→ ABOUT THIS TASK
Take the data below and copy exactly the lines starting at the one with "MATRIX2 pin CS: D1 -> RX" and finishing at the one with "TFT2 pin SCK: TX -> D2", both included.

→ SOURCE RECORDS

☆ ☆ ☆ ☆

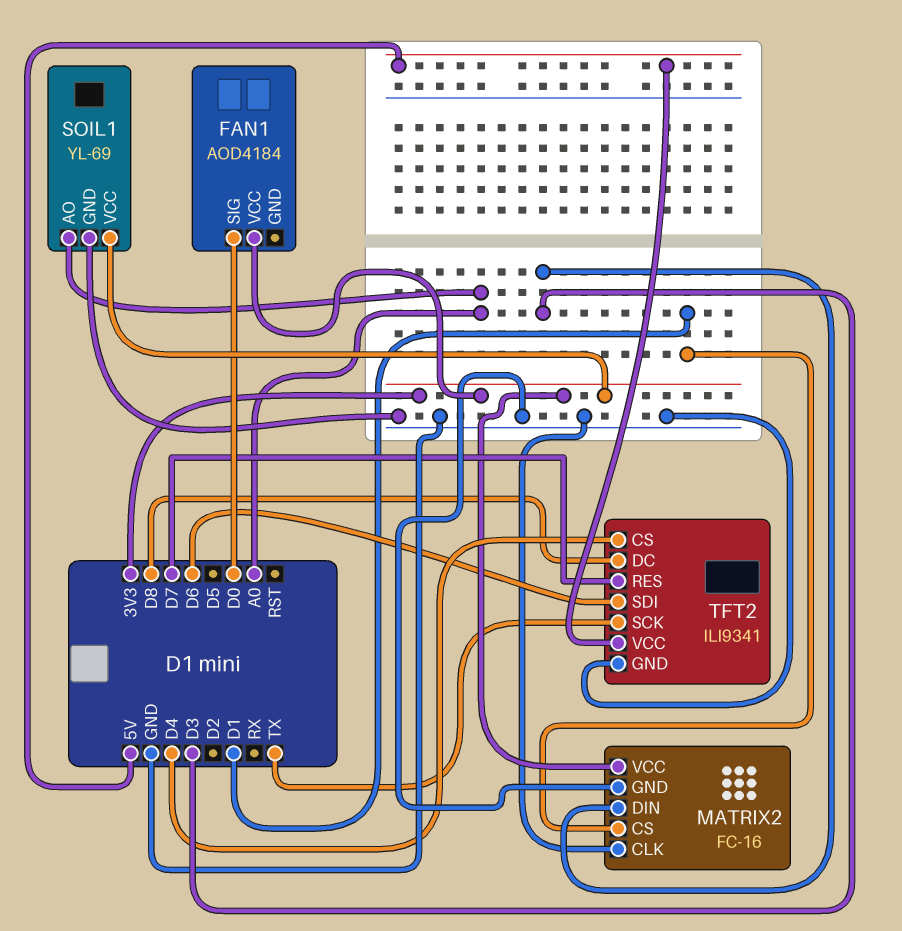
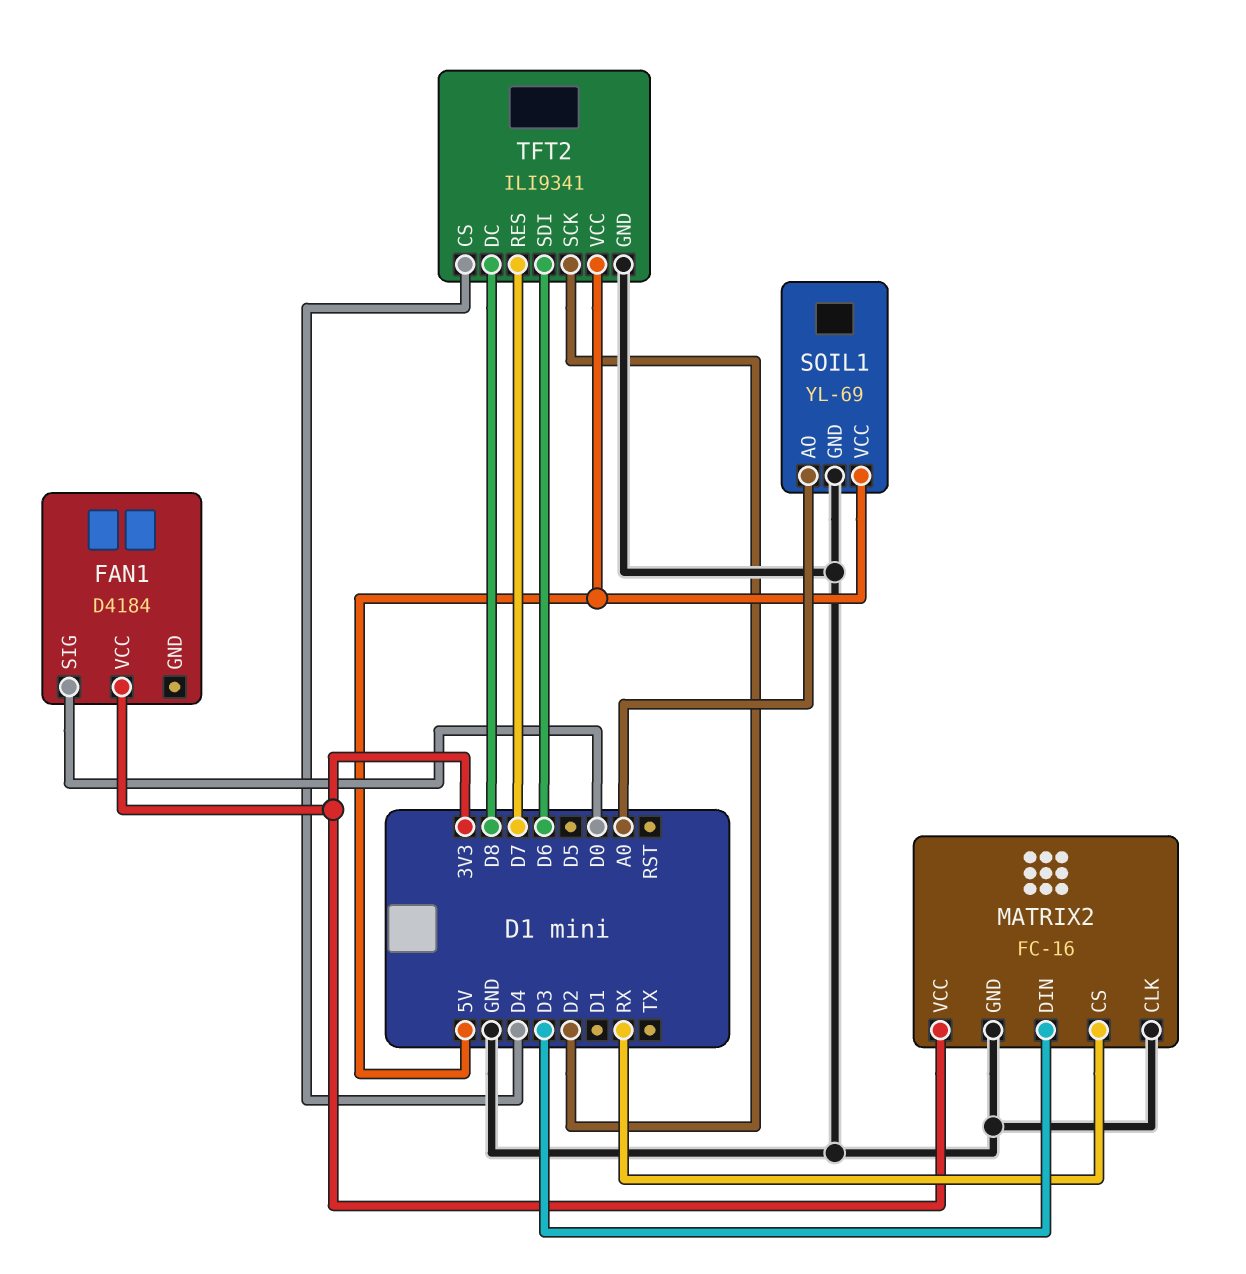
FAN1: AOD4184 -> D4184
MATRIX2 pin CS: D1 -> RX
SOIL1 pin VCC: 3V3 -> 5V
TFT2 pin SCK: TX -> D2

☆ ☆ ☆ ☆

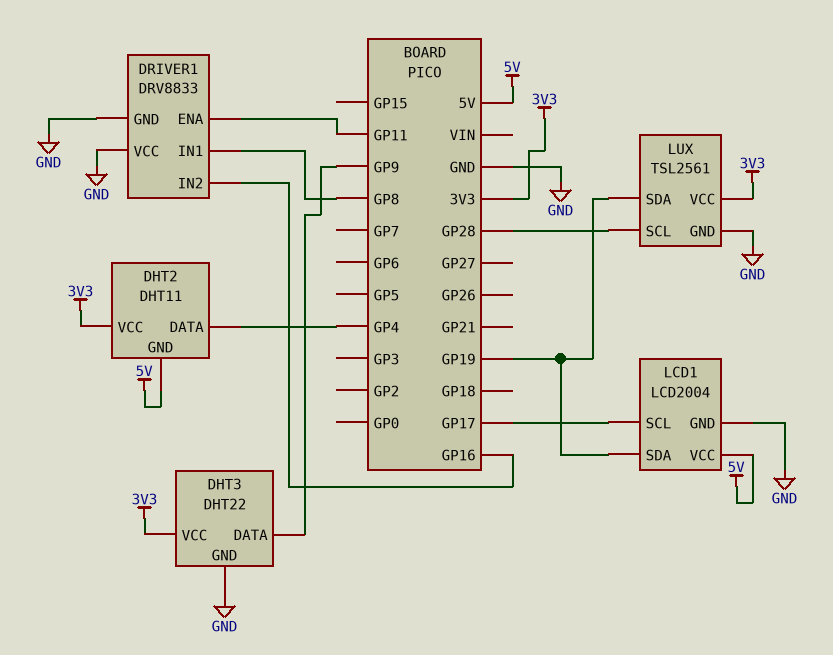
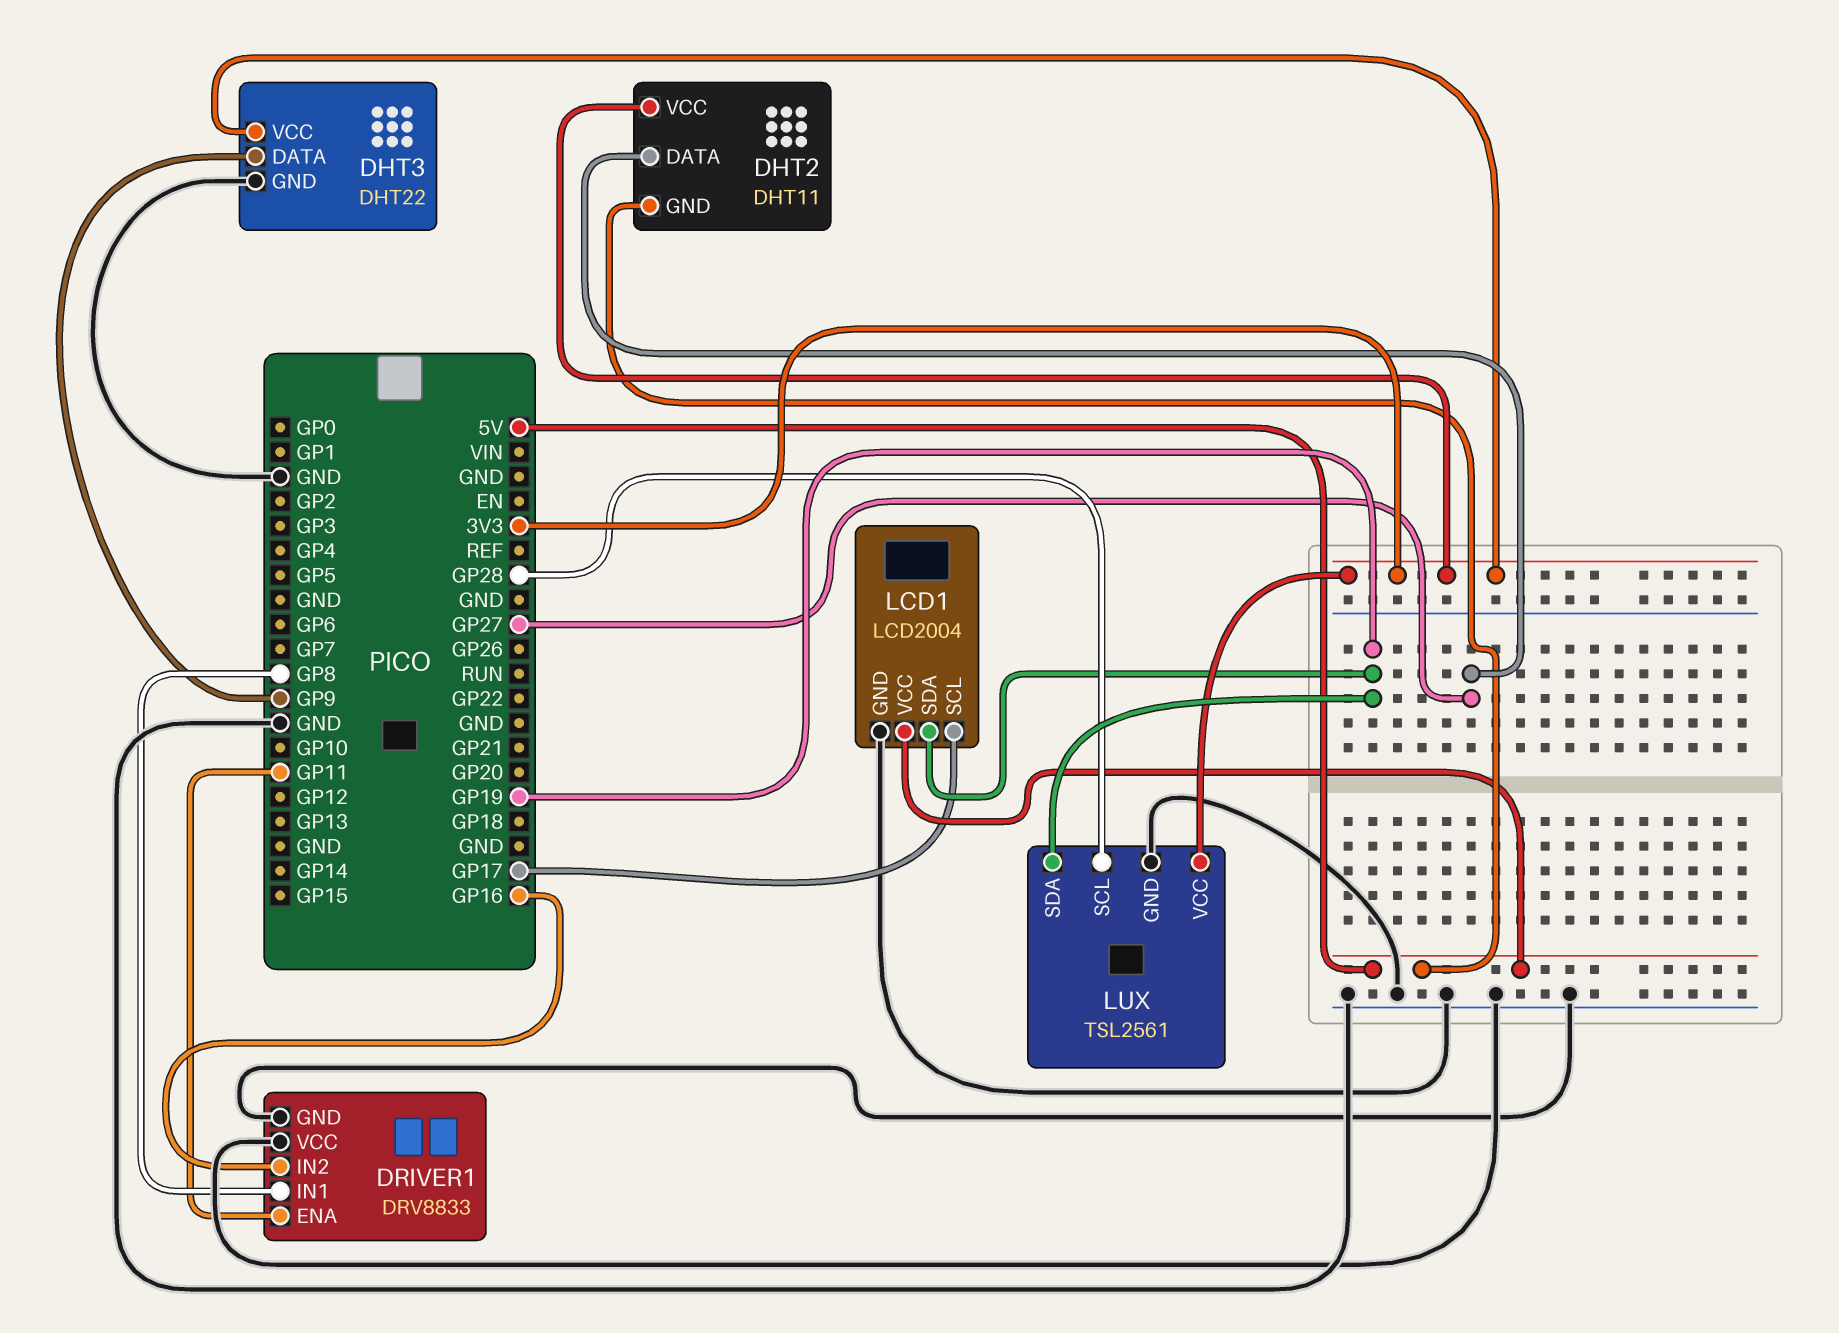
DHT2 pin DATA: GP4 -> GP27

☆ ☆ ☆ ☆

→ RESULT
MATRIX2 pin CS: D1 -> RX
SOIL1 pin VCC: 3V3 -> 5V
TFT2 pin SCK: TX -> D2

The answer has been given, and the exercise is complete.